[Spatial grounding data]
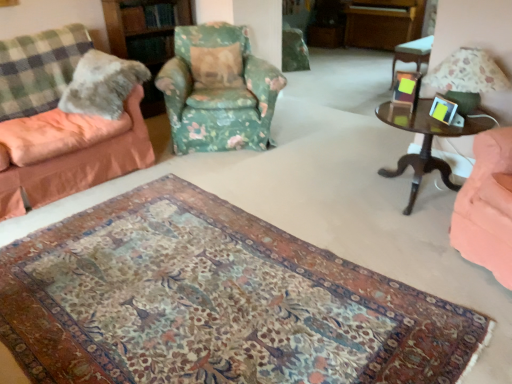
Question: Is metallic silver picture frame at upper right, which appears as the second picture frame when viewed from the front, spatially inside green checkered blanket at left, or outside of it?

Choices:
 (A) inside
 (B) outside

Answer: (B)

Question: Relative to green checkered blanket at left, is metallic silver picture frame at upper right, which appears as the second picture frame when viewed from the front, in front or behind?

Choices:
 (A) front
 (B) behind

Answer: (A)

Question: Which is farther from the dark wood side table at right, which is the first table in left-to-right order?

Choices:
 (A) fluffy fabric couch at left, which ranks as the second chair in right-to-left order
 (B) metallic silver picture frame at upper right, which appears as the second picture frame when viewed from the front
 (C) floral carpet at center
 (D) fluffy fabric pillow at center, marked as the 2th pillow in a front-to-back arrangement
 (E) floral fabric armchair at center, marked as the 2th chair in a left-to-right arrangement

Answer: (A)

Question: Which is farther from the fluffy fabric couch at left, which ranks as the second chair in right-to-left order?

Choices:
 (A) floral carpet at center
 (B) fuzzy fabric pillow at left, the second pillow from the back
 (C) metallic silver picture frame at right, which ranks as the second picture frame in back-to-front order
 (D) metallic silver picture frame at upper right, which appears as the second picture frame when viewed from the front
 (E) fluffy fabric pillow at center, which is the second pillow from left to right

Answer: (C)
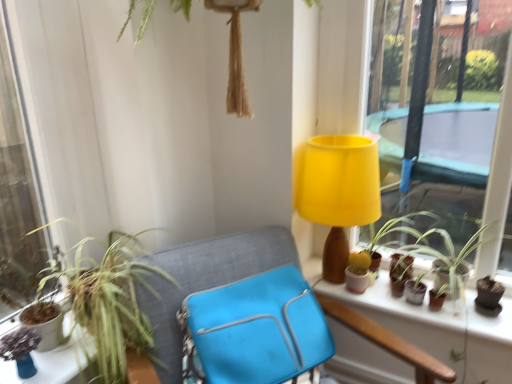
At what (x,y) coordinates should I click in order to perform the action: click on free location above matte brown window sill at upper right (from a real-world perspective). Please return your answer as a coordinate pair (x, y). Image resolution: width=512 pixels, height=384 pixels. Looking at the image, I should click on (403, 280).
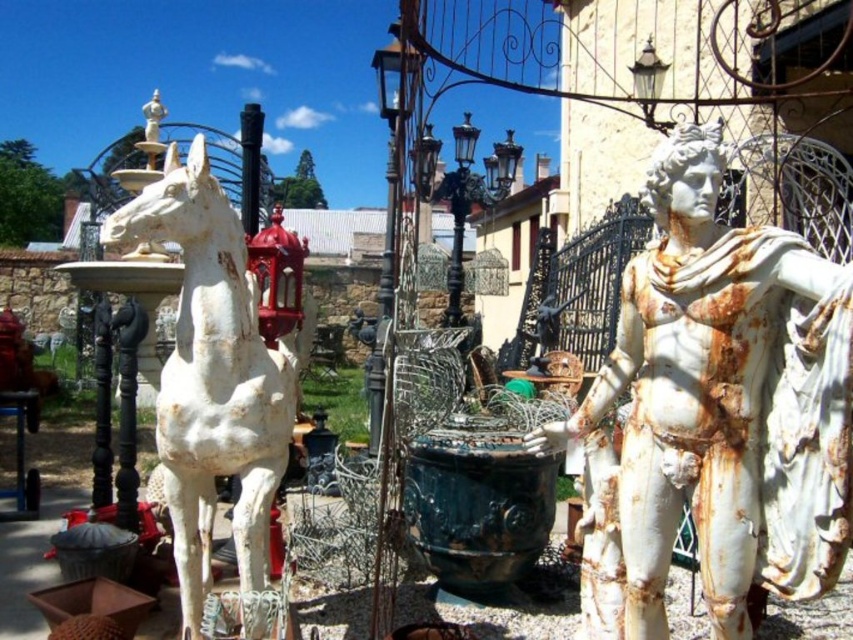
Is white marble statue at center thinner than white matte horse at left?

In fact, white marble statue at center might be wider than white matte horse at left.

Who is more forward, (x=705, y=129) or (x=215, y=291)?

Point (x=705, y=129) is in front.

The width and height of the screenshot is (853, 640). What are the coordinates of `white marble statue at center` in the screenshot? It's located at (715, 412).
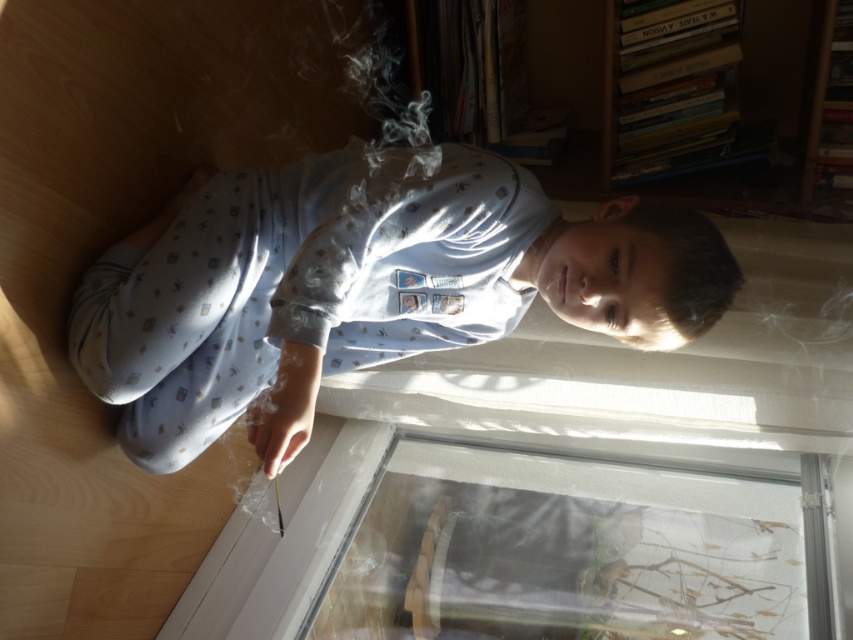
From the picture: Can you confirm if light blue cotton pajamas at center is positioned above transparent glass door at lower center?

Correct, light blue cotton pajamas at center is located above transparent glass door at lower center.

Who is taller, light blue cotton pajamas at center or transparent glass door at lower center?

light blue cotton pajamas at center is taller.

Is point (187, 266) closer to camera compared to point (531, 596)?

Yes, it is.

In order to click on light blue cotton pajamas at center in this screenshot , I will do `click(363, 288)`.

Who is positioned more to the right, transparent glass door at lower center or wooden bookshelf at upper right?

Positioned to the right is wooden bookshelf at upper right.

Is point (606, 465) behind point (811, 60)?

No, it is not.

Where is `transparent glass door at lower center`? transparent glass door at lower center is located at coordinates (573, 550).

Can you confirm if light blue cotton pajamas at center is positioned to the left of wooden bookshelf at upper right?

Correct, you'll find light blue cotton pajamas at center to the left of wooden bookshelf at upper right.

Is light blue cotton pajamas at center above wooden bookshelf at upper right?

Incorrect, light blue cotton pajamas at center is not positioned above wooden bookshelf at upper right.

Is point (509, 301) less distant than point (798, 122)?

Yes, it is.

You are a GUI agent. You are given a task and a screenshot of the screen. Output one action in this format:
    pyautogui.click(x=<x>, y=<y>)
    Task: Click on the light blue cotton pajamas at center
    
    Given the screenshot: What is the action you would take?
    pyautogui.click(x=363, y=288)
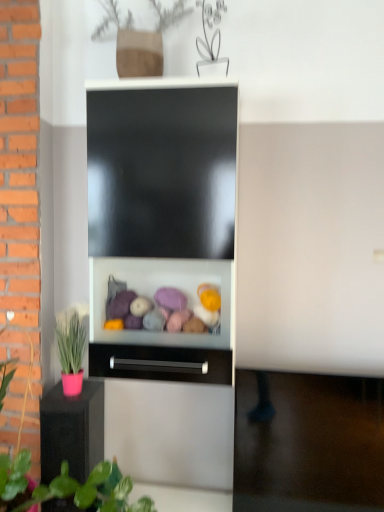
Question: From a real-world perspective, is pink matte pot at left above or below black matte drawer at center?

Choices:
 (A) below
 (B) above

Answer: (A)

Question: In the image, is pink matte pot at left positioned in front of or behind black matte drawer at center?

Choices:
 (A) behind
 (B) front

Answer: (B)

Question: Which object is positioned closest to the pink matte pot at left?

Choices:
 (A) pink matte pot at lower left
 (B) black matte drawer at center

Answer: (A)

Question: Estimate the real-world distances between objects in this image. Which object is closer to the pink matte pot at left?

Choices:
 (A) black matte drawer at center
 (B) pink matte pot at lower left

Answer: (B)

Description of the task
Rewrite all of the items above, replacing "pink matte pot" with "pink ceramic pot" everywhere and leaving everything else unchanged. Omit the pictures from your answer.

Exercise answer
Question: Is metallic silver picture frame at upper right, which appears as the second picture frame when viewed from the front, spatially inside green checkered blanket at left, or outside of it?

Choices:
 (A) inside
 (B) outside

Answer: (B)

Question: Relative to green checkered blanket at left, is metallic silver picture frame at upper right, which appears as the second picture frame when viewed from the front, in front or behind?

Choices:
 (A) front
 (B) behind

Answer: (A)

Question: Which is farther from the dark wood side table at right, which is the first table in left-to-right order?

Choices:
 (A) fluffy fabric couch at left, which ranks as the second chair in right-to-left order
 (B) metallic silver picture frame at upper right, which appears as the second picture frame when viewed from the front
 (C) floral carpet at center
 (D) fluffy fabric pillow at center, marked as the 2th pillow in a front-to-back arrangement
 (E) floral fabric armchair at center, marked as the 2th chair in a left-to-right arrangement

Answer: (A)

Question: Which is farther from the fluffy fabric couch at left, which ranks as the second chair in right-to-left order?

Choices:
 (A) floral carpet at center
 (B) fuzzy fabric pillow at left, the second pillow from the back
 (C) metallic silver picture frame at right, which ranks as the second picture frame in back-to-front order
 (D) metallic silver picture frame at upper right, which appears as the second picture frame when viewed from the front
 (E) fluffy fabric pillow at center, which is the second pillow from left to right

Answer: (C)
At what (x,y) coordinates should I click in order to perform the action: click on free location above matte brown window sill at upper right (from a real-world perspective). Please return your answer as a coordinate pair (x, y). Image resolution: width=512 pixels, height=384 pixels. Looking at the image, I should click on (403, 280).
Is white marble statue at center thinner than white matte horse at left?

In fact, white marble statue at center might be wider than white matte horse at left.

Who is more forward, (x=705, y=129) or (x=215, y=291)?

Point (x=705, y=129) is in front.

The width and height of the screenshot is (853, 640). What are the coordinates of `white marble statue at center` in the screenshot? It's located at (715, 412).
From the picture: Can you confirm if light blue cotton pajamas at center is positioned above transparent glass door at lower center?

Correct, light blue cotton pajamas at center is located above transparent glass door at lower center.

Who is taller, light blue cotton pajamas at center or transparent glass door at lower center?

light blue cotton pajamas at center is taller.

Is point (187, 266) closer to camera compared to point (531, 596)?

Yes, it is.

In order to click on light blue cotton pajamas at center in this screenshot , I will do `click(363, 288)`.

Who is positioned more to the right, transparent glass door at lower center or wooden bookshelf at upper right?

Positioned to the right is wooden bookshelf at upper right.

Is point (606, 465) behind point (811, 60)?

No, it is not.

Where is `transparent glass door at lower center`? transparent glass door at lower center is located at coordinates (573, 550).

Can you confirm if light blue cotton pajamas at center is positioned to the left of wooden bookshelf at upper right?

Correct, you'll find light blue cotton pajamas at center to the left of wooden bookshelf at upper right.

Is light blue cotton pajamas at center above wooden bookshelf at upper right?

Incorrect, light blue cotton pajamas at center is not positioned above wooden bookshelf at upper right.

Is point (509, 301) less distant than point (798, 122)?

Yes, it is.

You are a GUI agent. You are given a task and a screenshot of the screen. Output one action in this format:
    pyautogui.click(x=<x>, y=<y>)
    Task: Click on the light blue cotton pajamas at center
    
    Given the screenshot: What is the action you would take?
    pyautogui.click(x=363, y=288)
Question: From a real-world perspective, is pink ceramic pot at left above or below black matte drawer at center?

Choices:
 (A) below
 (B) above

Answer: (A)

Question: In the image, is pink ceramic pot at left positioned in front of or behind black matte drawer at center?

Choices:
 (A) behind
 (B) front

Answer: (B)

Question: Which object is positioned closest to the pink ceramic pot at left?

Choices:
 (A) pink ceramic pot at lower left
 (B) black matte drawer at center

Answer: (A)

Question: Estimate the real-world distances between objects in this image. Which object is closer to the pink ceramic pot at left?

Choices:
 (A) black matte drawer at center
 (B) pink ceramic pot at lower left

Answer: (B)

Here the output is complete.